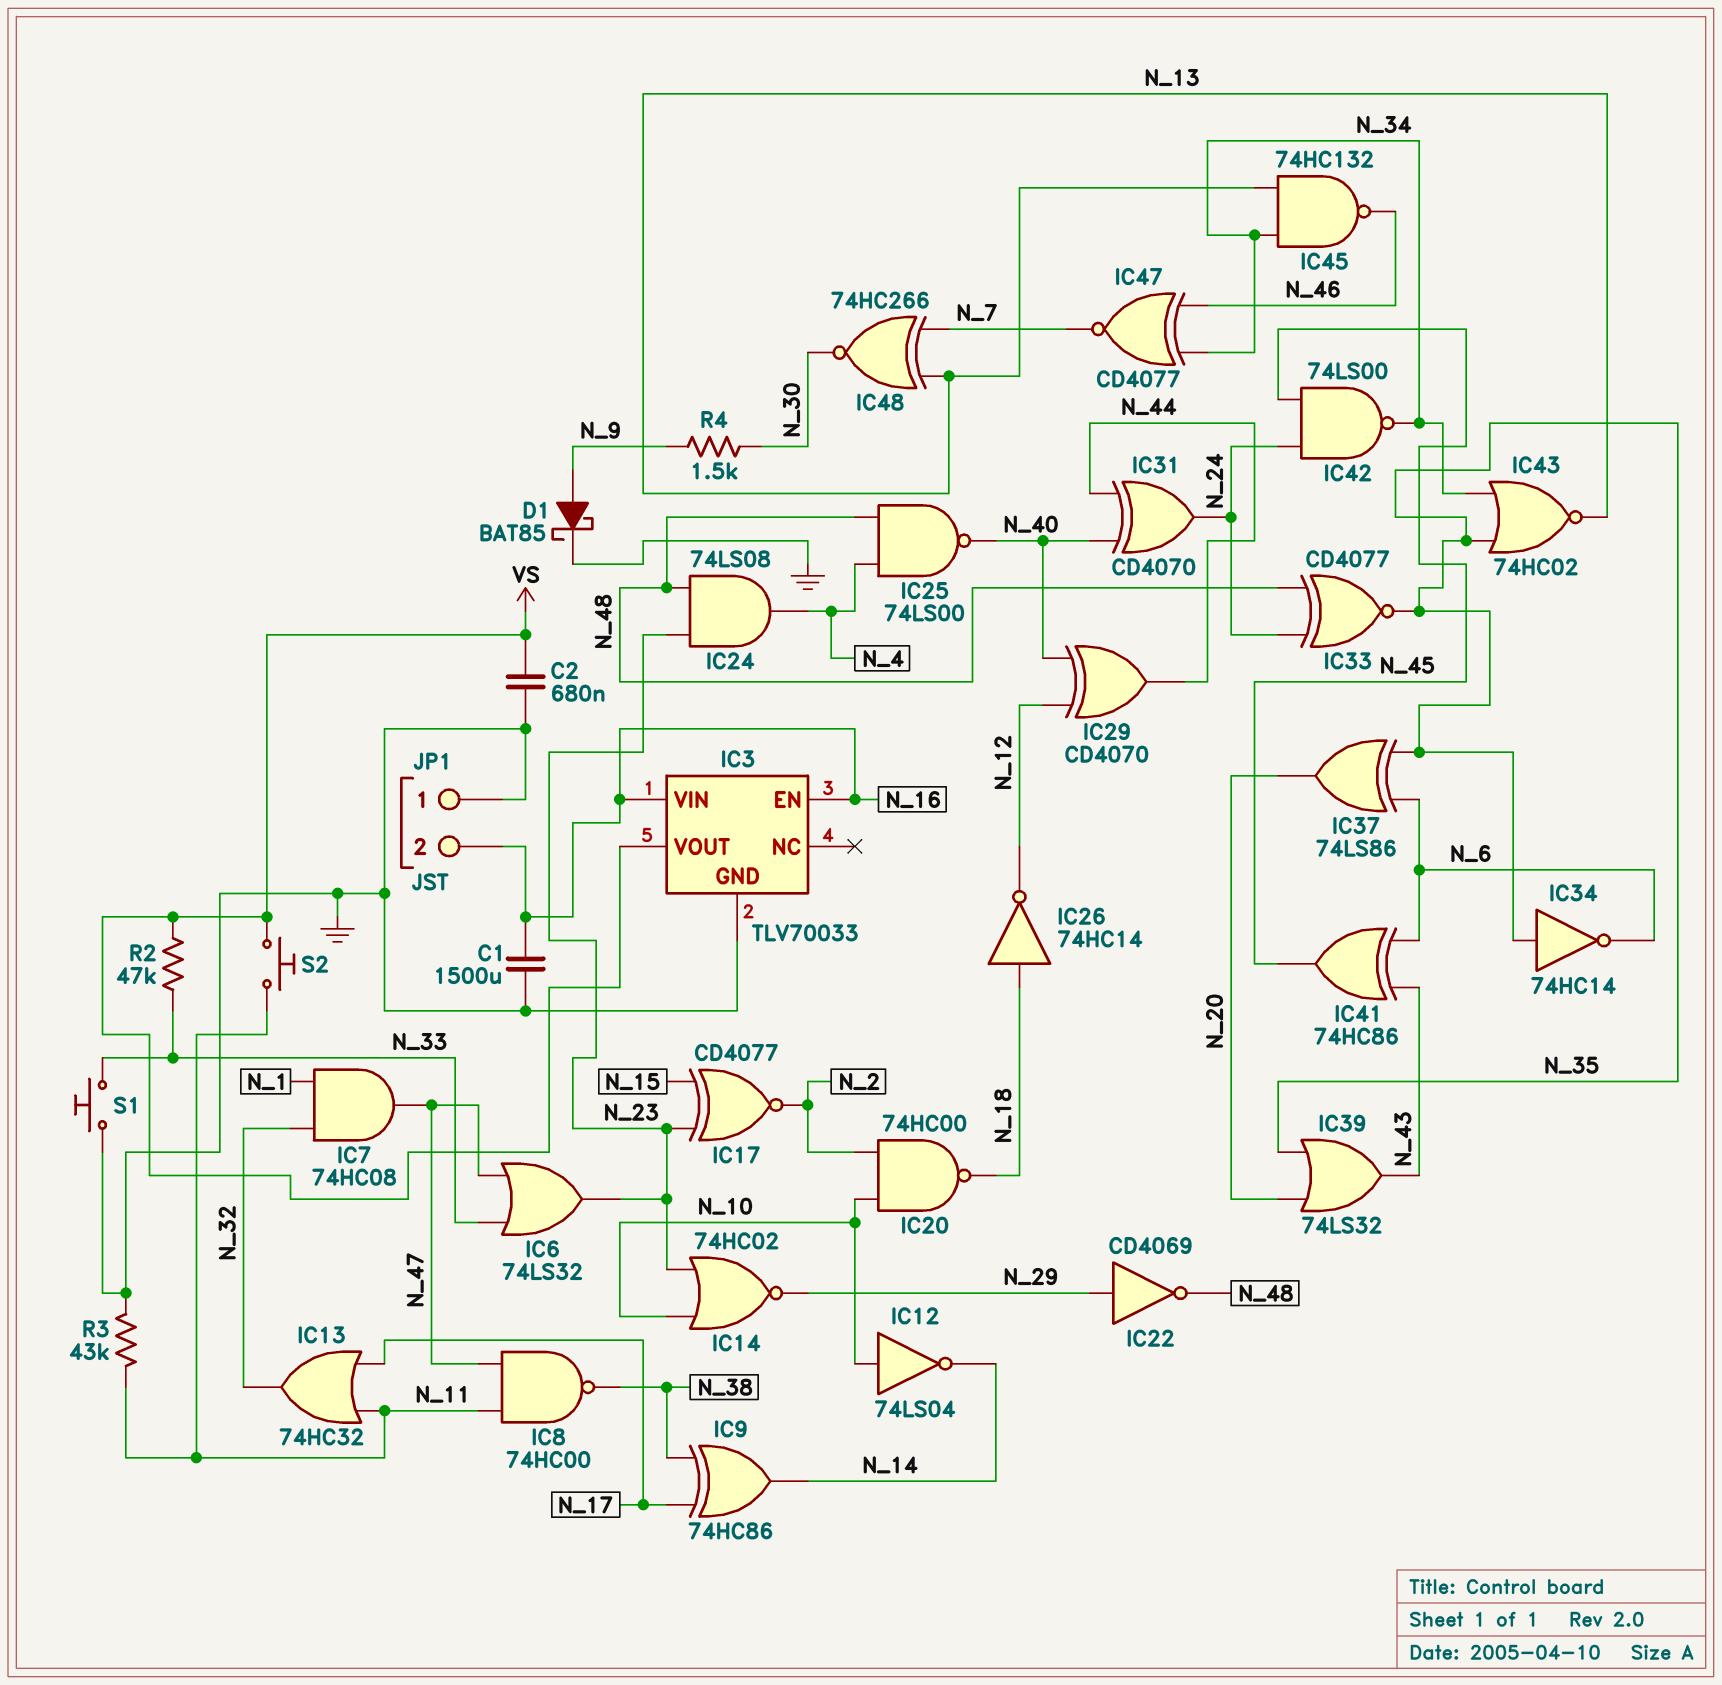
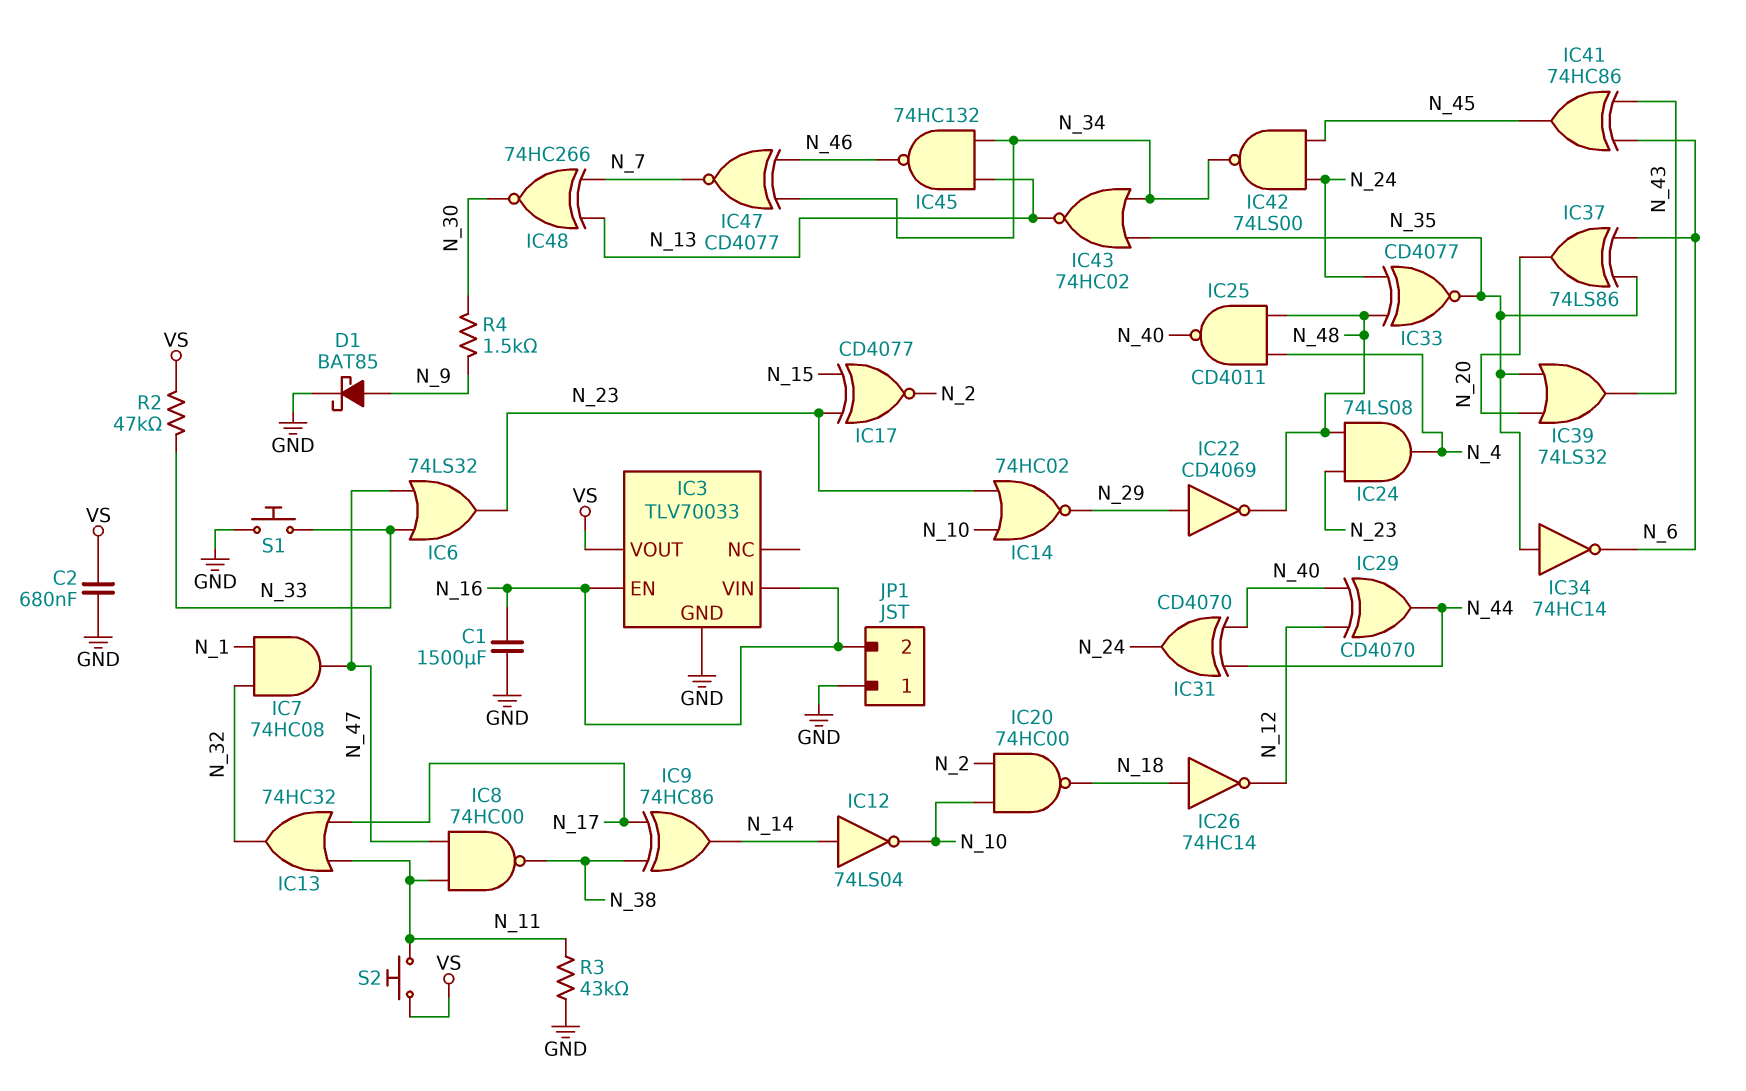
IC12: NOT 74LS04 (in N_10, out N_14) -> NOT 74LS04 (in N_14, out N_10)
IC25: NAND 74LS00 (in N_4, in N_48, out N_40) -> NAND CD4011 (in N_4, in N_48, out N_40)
----------------------------------------
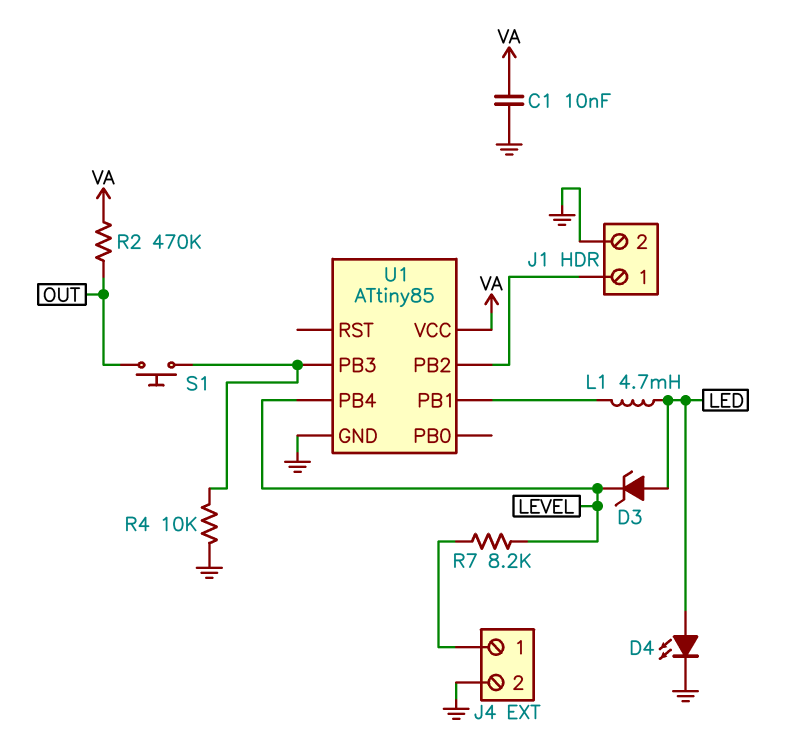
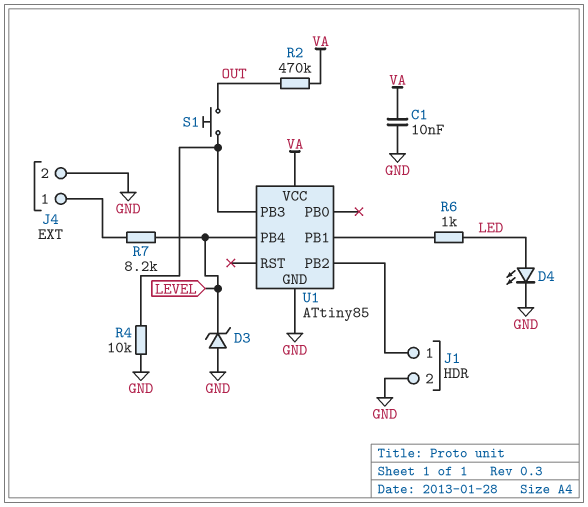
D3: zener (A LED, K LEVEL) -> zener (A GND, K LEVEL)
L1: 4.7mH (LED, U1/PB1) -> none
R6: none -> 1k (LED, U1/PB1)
----------------------------------------
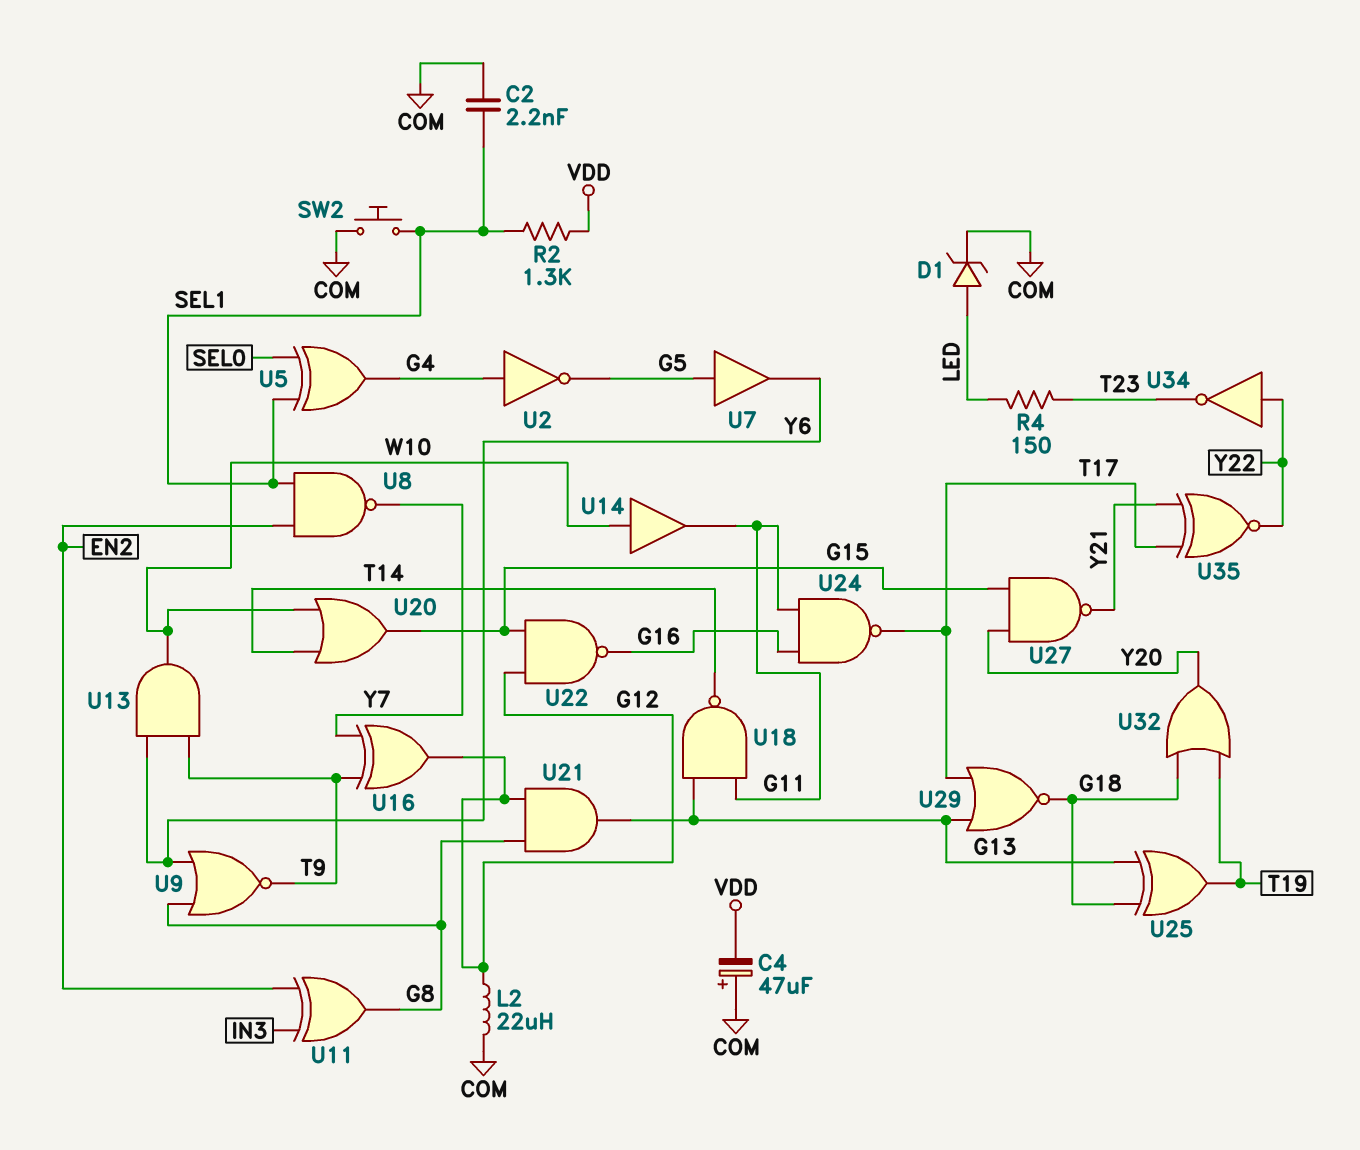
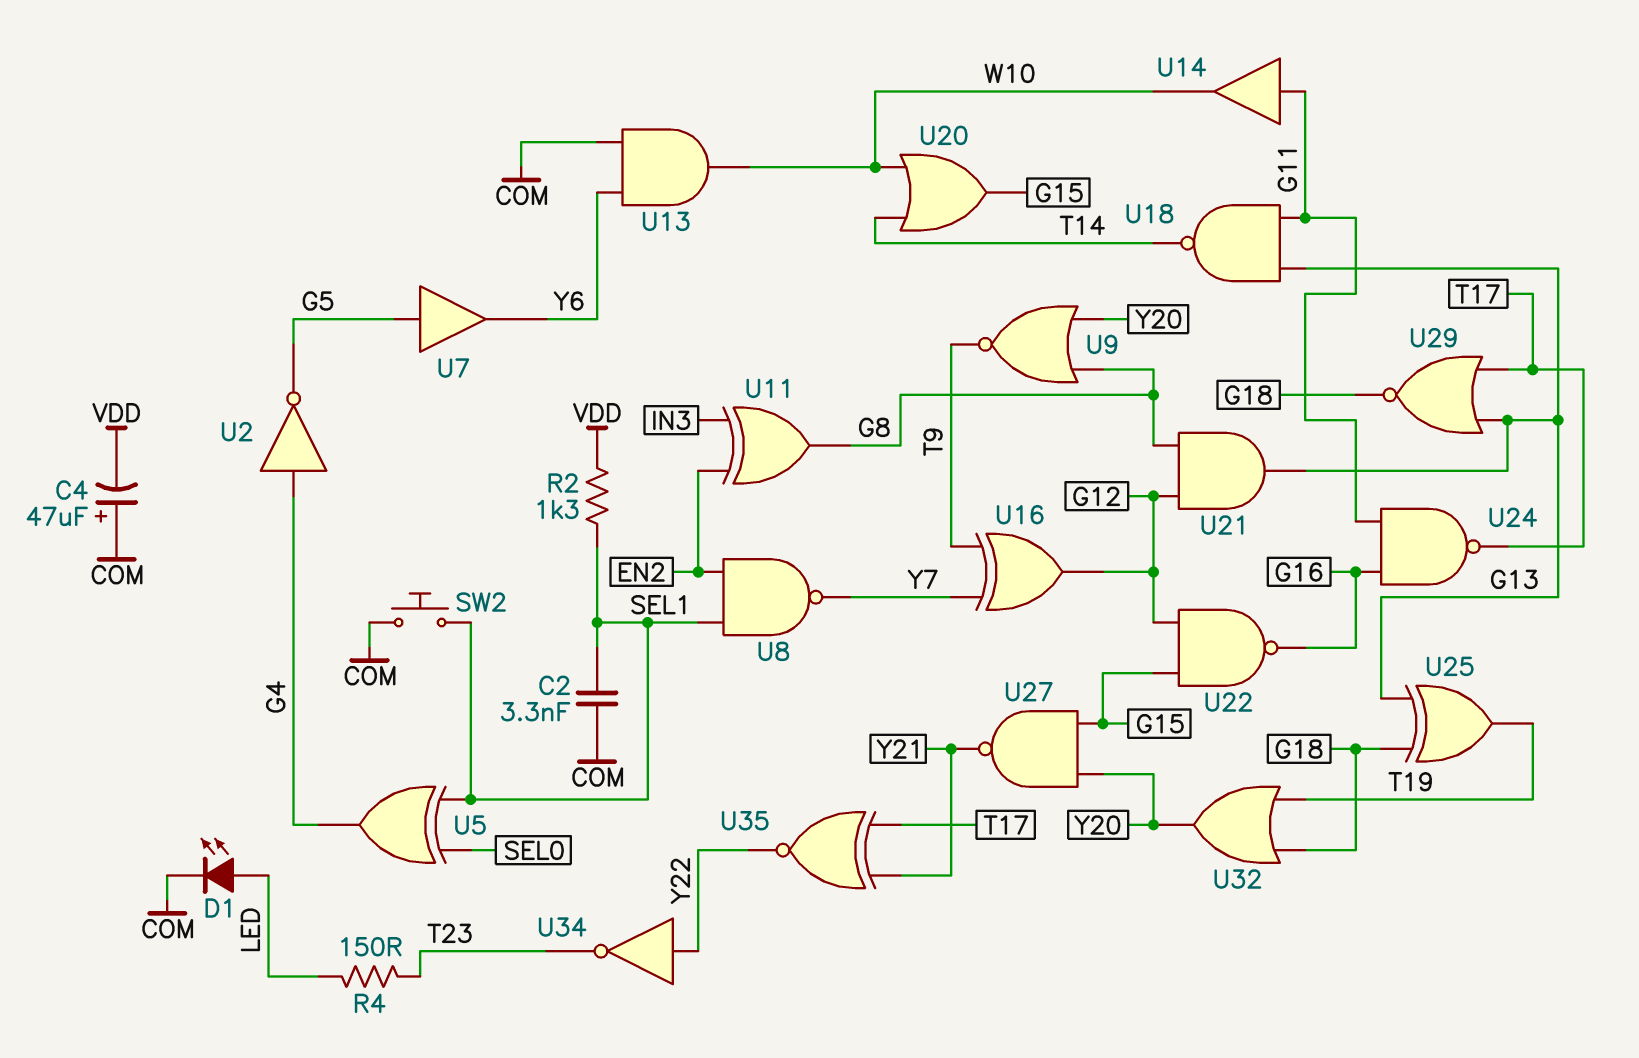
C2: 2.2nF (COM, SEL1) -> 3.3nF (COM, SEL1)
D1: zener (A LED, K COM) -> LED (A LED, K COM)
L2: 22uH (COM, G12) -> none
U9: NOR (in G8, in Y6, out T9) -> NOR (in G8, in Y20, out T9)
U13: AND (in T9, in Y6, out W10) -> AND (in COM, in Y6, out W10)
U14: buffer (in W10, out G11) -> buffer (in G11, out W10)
----------------------------------------
* **Instructions for the task**: Copy each line in the entries above where the word "none" shows up.

* **Your solution**:
L1: 4.7mH (LED, U1/PB1) -> none
R6: none -> 1k (LED, U1/PB1)
L2: 22uH (COM, G12) -> none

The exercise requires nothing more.